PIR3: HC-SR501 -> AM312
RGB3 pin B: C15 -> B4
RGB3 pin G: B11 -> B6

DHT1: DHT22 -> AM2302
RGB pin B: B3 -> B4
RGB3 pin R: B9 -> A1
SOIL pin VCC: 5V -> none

☆ ☆ ☆ ☆ ☆ ☆ ☆

## YOUR INSTRUCTIONS:
A complete and exact transcription of the material is required.

## ANSWER SECTION:
PIR3: HC-SR501 -> AM312
RGB3 pin B: C15 -> B4
RGB3 pin G: B11 -> B6

DHT1: DHT22 -> AM2302
RGB pin B: B3 -> B4
RGB3 pin R: B9 -> A1
SOIL pin VCC: 5V -> none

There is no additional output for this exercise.